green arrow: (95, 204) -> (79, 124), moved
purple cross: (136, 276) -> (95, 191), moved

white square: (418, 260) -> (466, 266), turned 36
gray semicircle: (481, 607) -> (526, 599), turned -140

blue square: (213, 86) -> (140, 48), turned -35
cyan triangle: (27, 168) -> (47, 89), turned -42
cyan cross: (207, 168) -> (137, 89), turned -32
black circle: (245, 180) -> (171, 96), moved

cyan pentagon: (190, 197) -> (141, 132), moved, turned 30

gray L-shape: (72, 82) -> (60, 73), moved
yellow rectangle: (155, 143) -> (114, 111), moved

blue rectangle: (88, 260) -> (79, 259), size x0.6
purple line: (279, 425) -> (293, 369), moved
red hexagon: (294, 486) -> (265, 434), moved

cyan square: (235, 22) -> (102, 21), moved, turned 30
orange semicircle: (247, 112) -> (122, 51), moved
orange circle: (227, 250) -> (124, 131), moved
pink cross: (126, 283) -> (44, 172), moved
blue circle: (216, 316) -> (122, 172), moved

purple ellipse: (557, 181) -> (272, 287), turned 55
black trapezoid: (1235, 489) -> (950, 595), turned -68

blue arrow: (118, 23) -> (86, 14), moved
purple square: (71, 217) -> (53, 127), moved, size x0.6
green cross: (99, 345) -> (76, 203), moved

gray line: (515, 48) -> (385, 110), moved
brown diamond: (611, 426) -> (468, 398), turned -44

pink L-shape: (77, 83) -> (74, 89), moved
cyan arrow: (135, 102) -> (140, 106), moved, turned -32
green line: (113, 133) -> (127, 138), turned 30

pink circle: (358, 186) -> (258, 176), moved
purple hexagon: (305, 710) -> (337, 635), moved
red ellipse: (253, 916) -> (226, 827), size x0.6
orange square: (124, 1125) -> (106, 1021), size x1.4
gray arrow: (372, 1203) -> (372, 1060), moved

● Task: Without leaving anything out, repeat every entry shown above.

● Reply:
green arrow: (95, 204) -> (79, 124), moved
purple cross: (136, 276) -> (95, 191), moved

white square: (418, 260) -> (466, 266), turned 36
gray semicircle: (481, 607) -> (526, 599), turned -140

blue square: (213, 86) -> (140, 48), turned -35
cyan triangle: (27, 168) -> (47, 89), turned -42
cyan cross: (207, 168) -> (137, 89), turned -32
black circle: (245, 180) -> (171, 96), moved

cyan pentagon: (190, 197) -> (141, 132), moved, turned 30

gray L-shape: (72, 82) -> (60, 73), moved
yellow rectangle: (155, 143) -> (114, 111), moved

blue rectangle: (88, 260) -> (79, 259), size x0.6
purple line: (279, 425) -> (293, 369), moved
red hexagon: (294, 486) -> (265, 434), moved

cyan square: (235, 22) -> (102, 21), moved, turned 30
orange semicircle: (247, 112) -> (122, 51), moved
orange circle: (227, 250) -> (124, 131), moved
pink cross: (126, 283) -> (44, 172), moved
blue circle: (216, 316) -> (122, 172), moved

purple ellipse: (557, 181) -> (272, 287), turned 55
black trapezoid: (1235, 489) -> (950, 595), turned -68

blue arrow: (118, 23) -> (86, 14), moved
purple square: (71, 217) -> (53, 127), moved, size x0.6
green cross: (99, 345) -> (76, 203), moved

gray line: (515, 48) -> (385, 110), moved
brown diamond: (611, 426) -> (468, 398), turned -44

pink L-shape: (77, 83) -> (74, 89), moved
cyan arrow: (135, 102) -> (140, 106), moved, turned -32
green line: (113, 133) -> (127, 138), turned 30

pink circle: (358, 186) -> (258, 176), moved
purple hexagon: (305, 710) -> (337, 635), moved
red ellipse: (253, 916) -> (226, 827), size x0.6
orange square: (124, 1125) -> (106, 1021), size x1.4
gray arrow: (372, 1203) -> (372, 1060), moved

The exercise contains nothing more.